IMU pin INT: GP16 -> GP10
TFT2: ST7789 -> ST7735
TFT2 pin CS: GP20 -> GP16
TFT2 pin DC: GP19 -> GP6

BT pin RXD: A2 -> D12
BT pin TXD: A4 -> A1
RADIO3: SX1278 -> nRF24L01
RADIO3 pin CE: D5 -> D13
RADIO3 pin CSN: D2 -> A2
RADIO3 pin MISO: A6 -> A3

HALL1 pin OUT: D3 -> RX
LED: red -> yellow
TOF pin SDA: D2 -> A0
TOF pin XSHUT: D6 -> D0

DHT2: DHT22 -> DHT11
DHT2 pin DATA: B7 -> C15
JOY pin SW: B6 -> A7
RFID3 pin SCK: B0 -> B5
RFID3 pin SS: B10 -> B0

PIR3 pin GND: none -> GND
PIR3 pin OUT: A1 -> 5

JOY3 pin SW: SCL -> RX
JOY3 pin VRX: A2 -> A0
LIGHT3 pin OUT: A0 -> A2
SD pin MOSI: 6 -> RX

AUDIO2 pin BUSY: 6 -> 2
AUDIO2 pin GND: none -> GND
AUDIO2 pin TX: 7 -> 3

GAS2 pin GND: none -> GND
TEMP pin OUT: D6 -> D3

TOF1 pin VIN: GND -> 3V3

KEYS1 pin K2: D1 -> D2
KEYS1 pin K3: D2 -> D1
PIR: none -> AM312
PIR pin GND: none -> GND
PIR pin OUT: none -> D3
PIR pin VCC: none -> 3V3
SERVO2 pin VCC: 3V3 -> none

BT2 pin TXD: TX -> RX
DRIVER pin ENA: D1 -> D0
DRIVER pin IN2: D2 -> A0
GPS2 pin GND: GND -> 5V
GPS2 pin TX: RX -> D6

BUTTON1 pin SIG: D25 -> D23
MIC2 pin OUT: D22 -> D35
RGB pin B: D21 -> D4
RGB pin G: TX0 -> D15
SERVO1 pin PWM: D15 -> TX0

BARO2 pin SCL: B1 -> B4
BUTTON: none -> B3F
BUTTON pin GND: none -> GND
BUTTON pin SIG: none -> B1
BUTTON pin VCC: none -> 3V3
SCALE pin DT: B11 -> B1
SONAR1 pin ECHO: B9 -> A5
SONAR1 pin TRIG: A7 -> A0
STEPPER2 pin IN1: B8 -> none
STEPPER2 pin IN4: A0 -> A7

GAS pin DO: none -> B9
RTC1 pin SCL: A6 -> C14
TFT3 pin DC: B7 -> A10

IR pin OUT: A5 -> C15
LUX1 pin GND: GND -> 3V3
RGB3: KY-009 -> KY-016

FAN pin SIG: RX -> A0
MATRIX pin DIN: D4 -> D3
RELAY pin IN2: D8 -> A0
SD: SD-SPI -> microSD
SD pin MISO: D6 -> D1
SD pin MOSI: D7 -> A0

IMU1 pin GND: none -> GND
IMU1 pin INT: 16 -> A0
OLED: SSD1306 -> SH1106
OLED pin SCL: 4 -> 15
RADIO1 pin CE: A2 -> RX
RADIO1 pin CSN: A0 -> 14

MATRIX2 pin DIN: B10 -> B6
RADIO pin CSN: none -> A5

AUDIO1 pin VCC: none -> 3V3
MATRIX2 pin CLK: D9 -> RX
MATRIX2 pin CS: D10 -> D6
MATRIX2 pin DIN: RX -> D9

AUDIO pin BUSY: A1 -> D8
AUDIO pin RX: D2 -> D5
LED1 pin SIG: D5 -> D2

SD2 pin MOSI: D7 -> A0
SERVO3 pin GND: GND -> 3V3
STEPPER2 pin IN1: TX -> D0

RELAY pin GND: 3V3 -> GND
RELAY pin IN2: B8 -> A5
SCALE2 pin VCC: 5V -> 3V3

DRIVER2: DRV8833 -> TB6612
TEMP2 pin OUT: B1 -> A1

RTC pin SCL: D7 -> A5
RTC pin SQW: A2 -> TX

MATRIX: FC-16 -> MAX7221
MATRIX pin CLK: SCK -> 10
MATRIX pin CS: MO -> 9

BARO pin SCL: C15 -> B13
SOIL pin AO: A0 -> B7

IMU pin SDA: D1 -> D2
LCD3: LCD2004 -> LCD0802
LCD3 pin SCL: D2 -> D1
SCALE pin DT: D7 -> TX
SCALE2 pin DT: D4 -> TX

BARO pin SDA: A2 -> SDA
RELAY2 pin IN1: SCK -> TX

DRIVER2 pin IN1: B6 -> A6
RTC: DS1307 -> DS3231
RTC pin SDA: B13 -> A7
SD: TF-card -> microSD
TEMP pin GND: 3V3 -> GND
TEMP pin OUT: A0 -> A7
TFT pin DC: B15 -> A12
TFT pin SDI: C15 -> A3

▶ [Your goal]
Each line containing the word "MISO" must be pulled from the listing and copied.

▶ [Response to this exercise]
RADIO3 pin MISO: A6 -> A3
SD pin MISO: D6 -> D1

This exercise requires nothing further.